**Goal of the exercise**. Copy the entries word for word, everything from the very first one down to the entry containing "black square at (330, 229): moved", with that entry included.

**Information given**.

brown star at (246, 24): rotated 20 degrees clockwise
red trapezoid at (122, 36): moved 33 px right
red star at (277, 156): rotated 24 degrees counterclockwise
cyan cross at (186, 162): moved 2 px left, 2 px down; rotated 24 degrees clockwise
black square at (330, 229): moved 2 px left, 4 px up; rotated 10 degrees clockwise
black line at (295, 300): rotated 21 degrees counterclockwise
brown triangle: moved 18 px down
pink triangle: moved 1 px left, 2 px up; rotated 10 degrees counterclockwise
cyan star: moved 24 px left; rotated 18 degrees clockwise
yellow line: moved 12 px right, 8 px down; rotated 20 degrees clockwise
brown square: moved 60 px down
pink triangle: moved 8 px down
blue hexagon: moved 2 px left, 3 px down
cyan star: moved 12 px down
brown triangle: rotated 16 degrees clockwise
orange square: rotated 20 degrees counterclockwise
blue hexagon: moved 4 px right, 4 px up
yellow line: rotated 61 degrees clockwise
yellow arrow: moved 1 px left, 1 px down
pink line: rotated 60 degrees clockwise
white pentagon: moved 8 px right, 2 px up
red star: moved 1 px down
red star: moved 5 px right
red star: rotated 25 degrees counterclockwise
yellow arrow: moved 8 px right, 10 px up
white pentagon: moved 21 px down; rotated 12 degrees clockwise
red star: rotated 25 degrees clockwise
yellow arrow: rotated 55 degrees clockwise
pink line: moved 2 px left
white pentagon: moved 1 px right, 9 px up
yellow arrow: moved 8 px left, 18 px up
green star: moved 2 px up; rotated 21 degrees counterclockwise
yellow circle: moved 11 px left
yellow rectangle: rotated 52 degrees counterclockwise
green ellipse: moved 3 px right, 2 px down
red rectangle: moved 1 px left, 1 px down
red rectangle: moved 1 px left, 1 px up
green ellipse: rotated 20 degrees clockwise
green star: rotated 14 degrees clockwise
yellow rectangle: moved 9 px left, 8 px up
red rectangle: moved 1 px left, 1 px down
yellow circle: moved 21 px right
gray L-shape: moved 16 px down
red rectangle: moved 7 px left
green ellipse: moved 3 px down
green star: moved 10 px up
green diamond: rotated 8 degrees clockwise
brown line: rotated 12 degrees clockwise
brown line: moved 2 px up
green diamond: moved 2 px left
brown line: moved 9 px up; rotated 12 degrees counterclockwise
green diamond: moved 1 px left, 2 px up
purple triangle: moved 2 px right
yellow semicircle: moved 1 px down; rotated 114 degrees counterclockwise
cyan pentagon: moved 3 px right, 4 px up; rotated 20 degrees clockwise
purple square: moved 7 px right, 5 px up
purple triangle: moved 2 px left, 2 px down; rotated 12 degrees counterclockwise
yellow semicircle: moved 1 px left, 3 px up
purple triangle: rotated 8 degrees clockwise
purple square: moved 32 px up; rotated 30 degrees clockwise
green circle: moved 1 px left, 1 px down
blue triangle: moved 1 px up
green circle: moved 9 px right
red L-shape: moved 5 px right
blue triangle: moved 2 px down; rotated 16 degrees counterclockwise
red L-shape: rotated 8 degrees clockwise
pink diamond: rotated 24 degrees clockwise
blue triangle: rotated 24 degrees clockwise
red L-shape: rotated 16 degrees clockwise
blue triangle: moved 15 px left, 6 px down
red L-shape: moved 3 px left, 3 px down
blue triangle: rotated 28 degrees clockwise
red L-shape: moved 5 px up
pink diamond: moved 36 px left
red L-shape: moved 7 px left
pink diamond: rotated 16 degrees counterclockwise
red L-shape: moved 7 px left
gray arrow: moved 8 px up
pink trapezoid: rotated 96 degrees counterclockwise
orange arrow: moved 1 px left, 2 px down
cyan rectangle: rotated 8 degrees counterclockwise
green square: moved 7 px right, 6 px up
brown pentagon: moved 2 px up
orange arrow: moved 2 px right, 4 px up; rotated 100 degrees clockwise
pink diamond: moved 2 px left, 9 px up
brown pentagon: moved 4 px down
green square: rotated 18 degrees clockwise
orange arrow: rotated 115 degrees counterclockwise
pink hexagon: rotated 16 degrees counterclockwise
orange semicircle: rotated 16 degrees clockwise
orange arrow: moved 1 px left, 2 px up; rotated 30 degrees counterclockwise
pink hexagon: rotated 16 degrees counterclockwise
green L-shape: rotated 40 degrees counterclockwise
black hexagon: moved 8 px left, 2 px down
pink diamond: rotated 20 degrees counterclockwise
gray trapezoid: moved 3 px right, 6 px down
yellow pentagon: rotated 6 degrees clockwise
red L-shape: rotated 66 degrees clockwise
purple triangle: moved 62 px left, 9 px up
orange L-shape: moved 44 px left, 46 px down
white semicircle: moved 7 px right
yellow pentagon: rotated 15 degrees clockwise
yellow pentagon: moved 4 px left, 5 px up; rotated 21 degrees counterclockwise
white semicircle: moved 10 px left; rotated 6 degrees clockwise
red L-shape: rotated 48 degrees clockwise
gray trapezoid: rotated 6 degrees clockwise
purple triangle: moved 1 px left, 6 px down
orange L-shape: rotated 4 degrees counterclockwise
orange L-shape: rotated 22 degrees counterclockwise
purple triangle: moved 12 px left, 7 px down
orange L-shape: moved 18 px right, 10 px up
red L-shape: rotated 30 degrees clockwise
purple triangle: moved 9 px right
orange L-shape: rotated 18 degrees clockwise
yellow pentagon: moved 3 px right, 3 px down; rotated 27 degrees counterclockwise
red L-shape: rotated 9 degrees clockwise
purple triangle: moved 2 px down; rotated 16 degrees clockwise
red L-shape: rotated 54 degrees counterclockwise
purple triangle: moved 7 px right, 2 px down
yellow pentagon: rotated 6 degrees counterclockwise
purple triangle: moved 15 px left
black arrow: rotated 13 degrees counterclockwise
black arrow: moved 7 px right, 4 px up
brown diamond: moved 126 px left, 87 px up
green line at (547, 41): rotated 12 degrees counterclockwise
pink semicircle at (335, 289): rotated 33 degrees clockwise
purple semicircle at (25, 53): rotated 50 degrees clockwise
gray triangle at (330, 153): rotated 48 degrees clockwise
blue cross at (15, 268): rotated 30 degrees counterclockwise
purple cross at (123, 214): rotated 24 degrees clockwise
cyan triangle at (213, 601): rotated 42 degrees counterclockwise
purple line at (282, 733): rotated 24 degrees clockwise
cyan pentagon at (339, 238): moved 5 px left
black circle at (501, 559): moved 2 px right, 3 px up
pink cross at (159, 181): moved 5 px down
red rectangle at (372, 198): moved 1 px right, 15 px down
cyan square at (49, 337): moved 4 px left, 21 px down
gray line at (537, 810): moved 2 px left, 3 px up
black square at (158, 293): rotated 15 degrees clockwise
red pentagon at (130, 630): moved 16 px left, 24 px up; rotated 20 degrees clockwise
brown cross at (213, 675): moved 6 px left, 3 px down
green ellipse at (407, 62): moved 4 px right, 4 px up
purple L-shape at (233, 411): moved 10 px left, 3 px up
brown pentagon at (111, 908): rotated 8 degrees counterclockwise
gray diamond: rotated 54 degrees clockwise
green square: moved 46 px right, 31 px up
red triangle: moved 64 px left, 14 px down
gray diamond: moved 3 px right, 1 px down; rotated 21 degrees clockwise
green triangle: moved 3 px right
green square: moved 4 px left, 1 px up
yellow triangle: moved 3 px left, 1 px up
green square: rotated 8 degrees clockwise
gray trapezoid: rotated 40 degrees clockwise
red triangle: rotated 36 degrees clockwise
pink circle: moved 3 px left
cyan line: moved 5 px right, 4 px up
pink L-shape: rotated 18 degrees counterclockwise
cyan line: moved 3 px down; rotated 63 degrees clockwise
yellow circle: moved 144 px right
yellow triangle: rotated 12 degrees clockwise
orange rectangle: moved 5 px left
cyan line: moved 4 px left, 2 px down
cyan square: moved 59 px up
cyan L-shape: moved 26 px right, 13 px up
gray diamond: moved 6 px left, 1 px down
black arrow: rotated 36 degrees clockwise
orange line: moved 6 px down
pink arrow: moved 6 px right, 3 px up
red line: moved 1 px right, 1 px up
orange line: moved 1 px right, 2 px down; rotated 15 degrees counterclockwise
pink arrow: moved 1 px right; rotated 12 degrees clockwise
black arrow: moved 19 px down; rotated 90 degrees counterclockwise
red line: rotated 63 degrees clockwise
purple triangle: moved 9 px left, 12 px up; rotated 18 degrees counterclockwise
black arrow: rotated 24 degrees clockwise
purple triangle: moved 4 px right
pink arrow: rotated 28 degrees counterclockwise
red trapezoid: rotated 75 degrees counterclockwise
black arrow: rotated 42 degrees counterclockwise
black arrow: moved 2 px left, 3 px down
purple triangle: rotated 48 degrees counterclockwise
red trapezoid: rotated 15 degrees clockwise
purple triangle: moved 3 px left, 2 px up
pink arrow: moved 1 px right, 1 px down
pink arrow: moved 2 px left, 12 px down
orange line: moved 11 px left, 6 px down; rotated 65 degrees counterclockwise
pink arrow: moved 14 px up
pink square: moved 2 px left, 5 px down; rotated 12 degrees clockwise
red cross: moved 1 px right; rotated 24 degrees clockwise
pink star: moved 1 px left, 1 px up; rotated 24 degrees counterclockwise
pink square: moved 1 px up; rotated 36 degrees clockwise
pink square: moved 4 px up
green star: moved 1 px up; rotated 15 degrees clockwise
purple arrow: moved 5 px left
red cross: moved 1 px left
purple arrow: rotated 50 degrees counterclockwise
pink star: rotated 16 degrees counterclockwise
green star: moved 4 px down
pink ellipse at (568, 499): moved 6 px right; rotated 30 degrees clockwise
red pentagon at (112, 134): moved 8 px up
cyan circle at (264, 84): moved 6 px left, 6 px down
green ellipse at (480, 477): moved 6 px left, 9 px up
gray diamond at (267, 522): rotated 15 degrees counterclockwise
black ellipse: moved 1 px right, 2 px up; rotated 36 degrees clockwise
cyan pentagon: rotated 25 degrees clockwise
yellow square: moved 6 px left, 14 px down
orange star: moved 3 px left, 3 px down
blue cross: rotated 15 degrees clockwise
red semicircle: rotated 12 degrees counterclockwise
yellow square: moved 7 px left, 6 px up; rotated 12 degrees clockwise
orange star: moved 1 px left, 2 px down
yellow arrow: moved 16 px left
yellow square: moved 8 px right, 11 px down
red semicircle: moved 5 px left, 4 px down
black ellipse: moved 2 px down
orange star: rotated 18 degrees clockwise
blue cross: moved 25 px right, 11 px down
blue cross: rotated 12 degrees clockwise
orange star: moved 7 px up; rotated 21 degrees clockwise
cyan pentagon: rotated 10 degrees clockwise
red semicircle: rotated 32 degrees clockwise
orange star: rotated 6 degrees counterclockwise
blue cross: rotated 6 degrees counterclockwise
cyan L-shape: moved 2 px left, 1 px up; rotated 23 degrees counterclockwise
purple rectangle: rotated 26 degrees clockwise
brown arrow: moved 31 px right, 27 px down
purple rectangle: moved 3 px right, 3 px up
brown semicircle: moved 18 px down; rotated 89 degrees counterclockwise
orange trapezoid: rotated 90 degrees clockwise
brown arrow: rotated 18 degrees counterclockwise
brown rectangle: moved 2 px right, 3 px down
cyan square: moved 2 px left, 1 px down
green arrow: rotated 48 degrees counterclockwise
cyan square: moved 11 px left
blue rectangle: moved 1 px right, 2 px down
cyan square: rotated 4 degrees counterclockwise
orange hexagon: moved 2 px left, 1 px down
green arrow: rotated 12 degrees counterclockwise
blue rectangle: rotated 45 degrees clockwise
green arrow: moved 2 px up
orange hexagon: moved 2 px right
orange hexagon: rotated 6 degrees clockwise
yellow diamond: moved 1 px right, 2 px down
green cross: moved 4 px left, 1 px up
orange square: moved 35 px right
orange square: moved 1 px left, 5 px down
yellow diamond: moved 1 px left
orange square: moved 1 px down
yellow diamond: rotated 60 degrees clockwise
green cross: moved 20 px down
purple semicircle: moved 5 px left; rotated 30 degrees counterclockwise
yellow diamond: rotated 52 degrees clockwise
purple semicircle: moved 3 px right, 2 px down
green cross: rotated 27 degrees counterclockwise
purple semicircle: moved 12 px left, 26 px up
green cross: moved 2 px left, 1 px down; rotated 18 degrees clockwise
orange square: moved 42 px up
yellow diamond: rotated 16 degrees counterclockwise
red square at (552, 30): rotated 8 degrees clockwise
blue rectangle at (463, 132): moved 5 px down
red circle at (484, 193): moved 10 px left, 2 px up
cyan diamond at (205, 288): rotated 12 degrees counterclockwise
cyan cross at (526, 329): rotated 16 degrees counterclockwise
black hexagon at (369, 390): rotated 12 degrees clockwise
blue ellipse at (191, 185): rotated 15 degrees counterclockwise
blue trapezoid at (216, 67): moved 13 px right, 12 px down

**Written response**.
brown star at (246, 24): rotated 20 degrees clockwise
red trapezoid at (122, 36): moved 33 px right
red star at (277, 156): rotated 24 degrees counterclockwise
cyan cross at (186, 162): moved 2 px left, 2 px down; rotated 24 degrees clockwise
black square at (330, 229): moved 2 px left, 4 px up; rotated 10 degrees clockwise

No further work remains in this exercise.